Task item
What you return must be an exact copy of the lines in the listing below between the line holding "orange pentagon: (776, 997)" and the line holding "gray circle: (340, 1326) -> (93, 612), moved", inclusive, and nothing more.

##### Study material #####

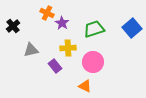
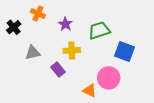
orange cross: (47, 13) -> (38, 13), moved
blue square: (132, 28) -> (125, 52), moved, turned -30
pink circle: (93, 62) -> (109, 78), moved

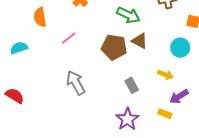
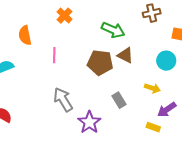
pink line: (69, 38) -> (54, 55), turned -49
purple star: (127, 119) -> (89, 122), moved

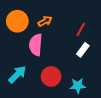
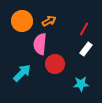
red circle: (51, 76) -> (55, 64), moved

#####
##### Study material #####

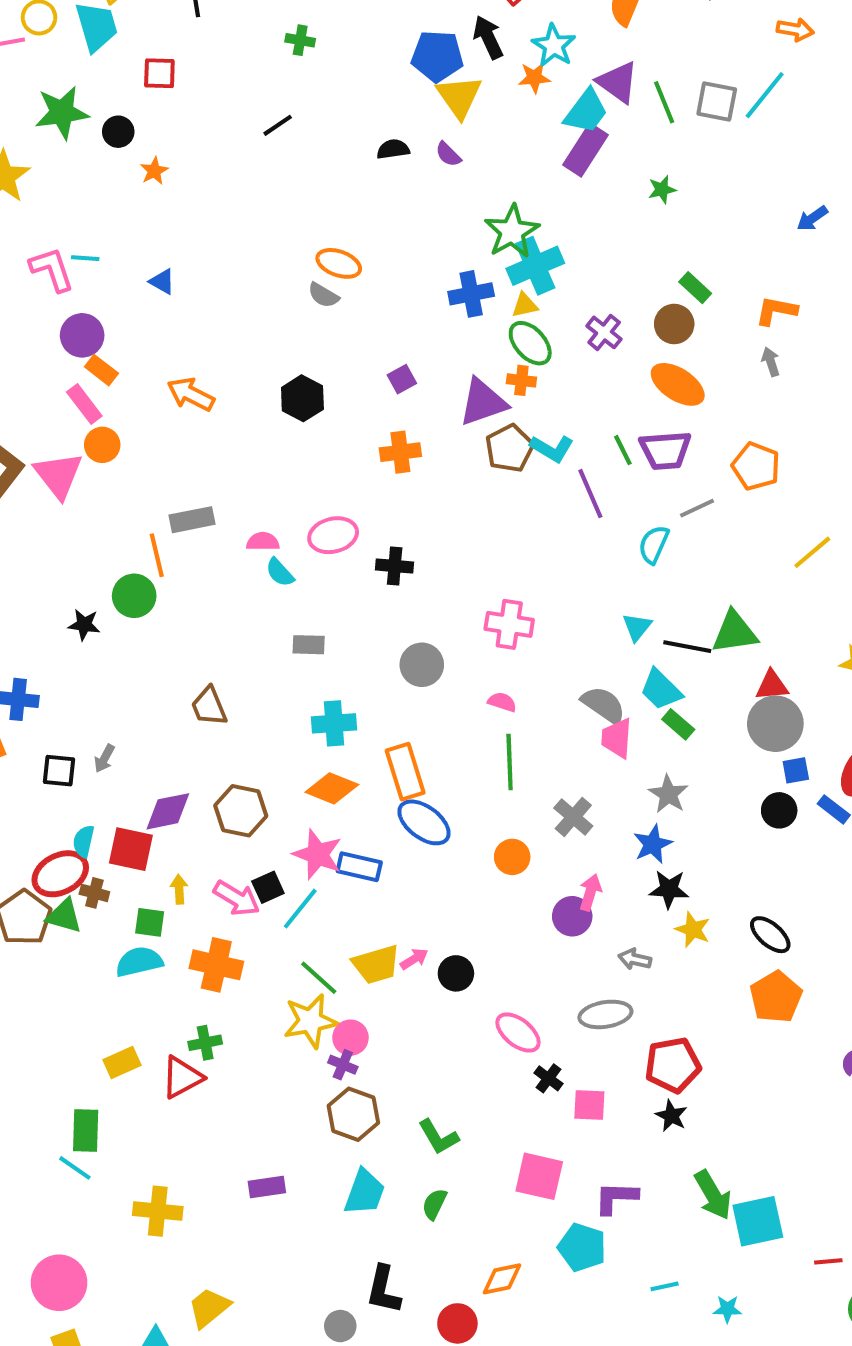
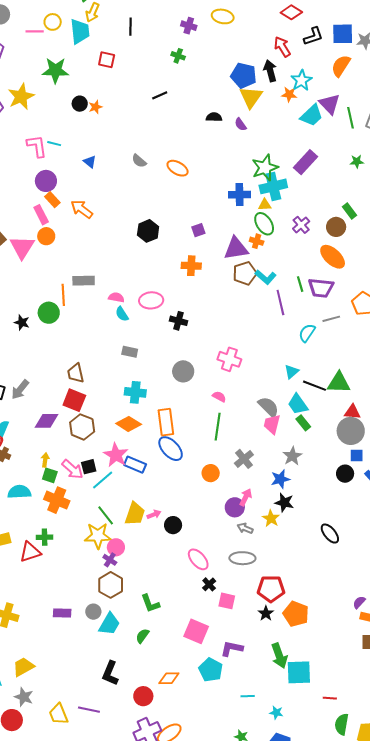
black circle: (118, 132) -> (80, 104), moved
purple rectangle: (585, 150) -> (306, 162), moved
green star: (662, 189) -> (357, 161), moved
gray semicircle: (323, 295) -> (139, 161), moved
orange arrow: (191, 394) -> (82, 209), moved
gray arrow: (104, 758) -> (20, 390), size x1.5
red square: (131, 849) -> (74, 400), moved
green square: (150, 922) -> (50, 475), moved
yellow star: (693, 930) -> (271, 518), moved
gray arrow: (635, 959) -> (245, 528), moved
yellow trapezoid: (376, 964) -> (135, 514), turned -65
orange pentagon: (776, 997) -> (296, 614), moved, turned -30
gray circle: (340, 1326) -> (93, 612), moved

#####

Answer
orange pentagon: (776, 997) -> (296, 614), moved, turned -30
gray circle: (340, 1326) -> (93, 612), moved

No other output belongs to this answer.